▸ **SOURCE DATA**:
--- START ---

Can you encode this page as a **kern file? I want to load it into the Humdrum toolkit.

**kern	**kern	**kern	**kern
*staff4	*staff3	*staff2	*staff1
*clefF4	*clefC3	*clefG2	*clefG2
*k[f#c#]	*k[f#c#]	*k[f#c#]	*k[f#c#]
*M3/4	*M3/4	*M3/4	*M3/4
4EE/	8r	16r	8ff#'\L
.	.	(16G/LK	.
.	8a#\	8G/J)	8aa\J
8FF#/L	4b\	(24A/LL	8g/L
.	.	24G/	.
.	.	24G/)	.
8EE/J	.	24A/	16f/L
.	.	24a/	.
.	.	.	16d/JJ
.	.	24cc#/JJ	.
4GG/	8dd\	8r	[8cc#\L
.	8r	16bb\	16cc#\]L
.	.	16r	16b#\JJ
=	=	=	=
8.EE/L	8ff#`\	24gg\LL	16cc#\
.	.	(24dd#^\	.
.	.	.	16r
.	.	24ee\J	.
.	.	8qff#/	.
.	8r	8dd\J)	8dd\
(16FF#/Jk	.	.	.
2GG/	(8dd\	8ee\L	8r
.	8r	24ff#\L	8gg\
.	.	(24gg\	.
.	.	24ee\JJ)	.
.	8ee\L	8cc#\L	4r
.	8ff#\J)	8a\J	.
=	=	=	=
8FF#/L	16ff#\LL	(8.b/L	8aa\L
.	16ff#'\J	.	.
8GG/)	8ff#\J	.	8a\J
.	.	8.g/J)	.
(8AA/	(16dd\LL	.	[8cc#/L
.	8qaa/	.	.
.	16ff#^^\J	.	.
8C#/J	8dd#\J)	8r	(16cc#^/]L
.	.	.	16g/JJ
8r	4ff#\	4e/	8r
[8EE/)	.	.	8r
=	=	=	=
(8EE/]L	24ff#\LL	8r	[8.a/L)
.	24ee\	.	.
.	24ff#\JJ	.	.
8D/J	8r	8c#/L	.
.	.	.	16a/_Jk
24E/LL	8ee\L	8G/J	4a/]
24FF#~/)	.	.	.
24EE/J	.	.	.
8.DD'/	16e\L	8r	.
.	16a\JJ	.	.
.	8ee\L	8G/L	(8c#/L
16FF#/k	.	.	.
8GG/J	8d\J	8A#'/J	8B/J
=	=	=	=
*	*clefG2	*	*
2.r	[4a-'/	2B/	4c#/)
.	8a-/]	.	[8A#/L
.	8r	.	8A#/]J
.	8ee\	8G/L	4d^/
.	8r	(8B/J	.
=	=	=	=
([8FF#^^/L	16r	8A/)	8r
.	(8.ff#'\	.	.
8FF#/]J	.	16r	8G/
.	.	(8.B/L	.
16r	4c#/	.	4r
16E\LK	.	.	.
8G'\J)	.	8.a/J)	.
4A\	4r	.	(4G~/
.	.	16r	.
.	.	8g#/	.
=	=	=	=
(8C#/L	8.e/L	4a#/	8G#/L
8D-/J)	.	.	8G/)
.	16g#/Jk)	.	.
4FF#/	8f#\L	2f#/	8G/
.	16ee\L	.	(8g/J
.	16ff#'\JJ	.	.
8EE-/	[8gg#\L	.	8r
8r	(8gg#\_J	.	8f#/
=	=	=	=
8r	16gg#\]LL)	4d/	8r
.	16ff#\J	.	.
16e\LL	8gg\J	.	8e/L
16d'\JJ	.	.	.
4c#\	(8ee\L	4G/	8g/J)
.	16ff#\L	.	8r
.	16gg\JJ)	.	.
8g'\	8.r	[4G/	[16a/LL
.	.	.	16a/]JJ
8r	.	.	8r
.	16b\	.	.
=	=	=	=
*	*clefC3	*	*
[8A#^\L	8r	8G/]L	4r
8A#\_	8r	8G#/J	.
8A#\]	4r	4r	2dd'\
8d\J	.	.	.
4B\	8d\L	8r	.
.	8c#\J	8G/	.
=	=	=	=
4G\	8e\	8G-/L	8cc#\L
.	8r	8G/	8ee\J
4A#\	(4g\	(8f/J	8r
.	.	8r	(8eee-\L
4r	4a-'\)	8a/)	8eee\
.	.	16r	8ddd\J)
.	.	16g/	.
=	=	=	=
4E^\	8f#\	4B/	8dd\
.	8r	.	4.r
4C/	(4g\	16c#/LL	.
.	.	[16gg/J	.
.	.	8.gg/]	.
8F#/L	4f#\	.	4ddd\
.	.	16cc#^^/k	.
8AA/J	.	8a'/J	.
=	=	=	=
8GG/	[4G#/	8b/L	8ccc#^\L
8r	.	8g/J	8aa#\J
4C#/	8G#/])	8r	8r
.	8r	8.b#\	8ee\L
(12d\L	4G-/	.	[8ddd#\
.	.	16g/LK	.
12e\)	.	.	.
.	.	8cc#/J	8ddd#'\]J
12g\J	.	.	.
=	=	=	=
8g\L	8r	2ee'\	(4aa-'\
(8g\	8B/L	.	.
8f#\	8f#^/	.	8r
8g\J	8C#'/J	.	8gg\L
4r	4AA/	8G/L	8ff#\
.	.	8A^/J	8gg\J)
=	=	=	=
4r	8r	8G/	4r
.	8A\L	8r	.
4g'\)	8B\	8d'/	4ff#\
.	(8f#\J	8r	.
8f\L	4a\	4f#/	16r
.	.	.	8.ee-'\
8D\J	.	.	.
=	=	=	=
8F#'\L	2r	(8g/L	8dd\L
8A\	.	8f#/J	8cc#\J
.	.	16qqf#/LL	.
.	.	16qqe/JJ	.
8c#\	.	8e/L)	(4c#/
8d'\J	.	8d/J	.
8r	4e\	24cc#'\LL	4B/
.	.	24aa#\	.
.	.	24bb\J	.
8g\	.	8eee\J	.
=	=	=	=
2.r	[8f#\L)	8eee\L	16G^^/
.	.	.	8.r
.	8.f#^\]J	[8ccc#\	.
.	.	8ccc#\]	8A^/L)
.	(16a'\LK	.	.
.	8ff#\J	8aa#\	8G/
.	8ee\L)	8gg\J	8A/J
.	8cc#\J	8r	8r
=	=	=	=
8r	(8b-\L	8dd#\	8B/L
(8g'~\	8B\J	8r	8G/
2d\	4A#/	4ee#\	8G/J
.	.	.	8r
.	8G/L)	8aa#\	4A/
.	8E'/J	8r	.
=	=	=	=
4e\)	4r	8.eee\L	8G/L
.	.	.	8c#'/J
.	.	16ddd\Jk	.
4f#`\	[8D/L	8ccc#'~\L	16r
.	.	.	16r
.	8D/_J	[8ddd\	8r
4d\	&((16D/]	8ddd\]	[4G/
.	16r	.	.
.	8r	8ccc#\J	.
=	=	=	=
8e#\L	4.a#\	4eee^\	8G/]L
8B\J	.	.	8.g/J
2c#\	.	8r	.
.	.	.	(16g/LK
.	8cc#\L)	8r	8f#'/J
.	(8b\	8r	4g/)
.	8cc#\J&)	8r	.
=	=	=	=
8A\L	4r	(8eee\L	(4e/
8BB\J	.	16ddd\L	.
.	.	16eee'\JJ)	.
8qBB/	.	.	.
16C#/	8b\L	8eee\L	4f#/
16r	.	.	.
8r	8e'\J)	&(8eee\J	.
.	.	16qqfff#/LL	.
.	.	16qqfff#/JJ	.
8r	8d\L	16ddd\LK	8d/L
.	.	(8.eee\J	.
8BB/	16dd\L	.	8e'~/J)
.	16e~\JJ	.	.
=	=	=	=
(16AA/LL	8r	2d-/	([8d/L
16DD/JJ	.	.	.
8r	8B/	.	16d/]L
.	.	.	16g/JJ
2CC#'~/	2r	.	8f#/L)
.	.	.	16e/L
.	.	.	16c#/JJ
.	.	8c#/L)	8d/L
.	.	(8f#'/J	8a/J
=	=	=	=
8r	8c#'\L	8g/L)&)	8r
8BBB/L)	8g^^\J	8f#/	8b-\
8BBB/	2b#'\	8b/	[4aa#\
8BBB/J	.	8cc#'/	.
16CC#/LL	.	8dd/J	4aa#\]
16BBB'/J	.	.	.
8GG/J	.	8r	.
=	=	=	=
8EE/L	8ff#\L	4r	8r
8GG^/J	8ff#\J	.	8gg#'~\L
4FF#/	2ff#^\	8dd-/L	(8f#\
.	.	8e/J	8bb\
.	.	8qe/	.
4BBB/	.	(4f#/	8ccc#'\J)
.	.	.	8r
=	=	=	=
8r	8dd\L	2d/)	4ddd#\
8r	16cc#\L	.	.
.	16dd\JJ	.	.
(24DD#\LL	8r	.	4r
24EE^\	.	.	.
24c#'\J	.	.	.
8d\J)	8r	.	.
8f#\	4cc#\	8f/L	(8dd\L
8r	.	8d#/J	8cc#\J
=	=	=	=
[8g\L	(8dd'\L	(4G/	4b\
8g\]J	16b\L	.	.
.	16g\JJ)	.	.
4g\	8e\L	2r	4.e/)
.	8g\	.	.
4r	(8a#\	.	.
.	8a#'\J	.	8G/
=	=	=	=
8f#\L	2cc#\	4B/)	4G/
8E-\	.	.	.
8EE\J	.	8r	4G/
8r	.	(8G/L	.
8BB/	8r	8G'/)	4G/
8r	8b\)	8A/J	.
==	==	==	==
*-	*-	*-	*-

--- END ---

▸ **WORK TO DO**: Please pick out each line of the records above that contains the string "kern", and copy every such line in full.

▸ **OUTPUT OF THE EXERCISE**:
Can you encode this page as a **kern file? I want to load it into the Humdrum toolkit.
**kern	**kern	**kern	**kern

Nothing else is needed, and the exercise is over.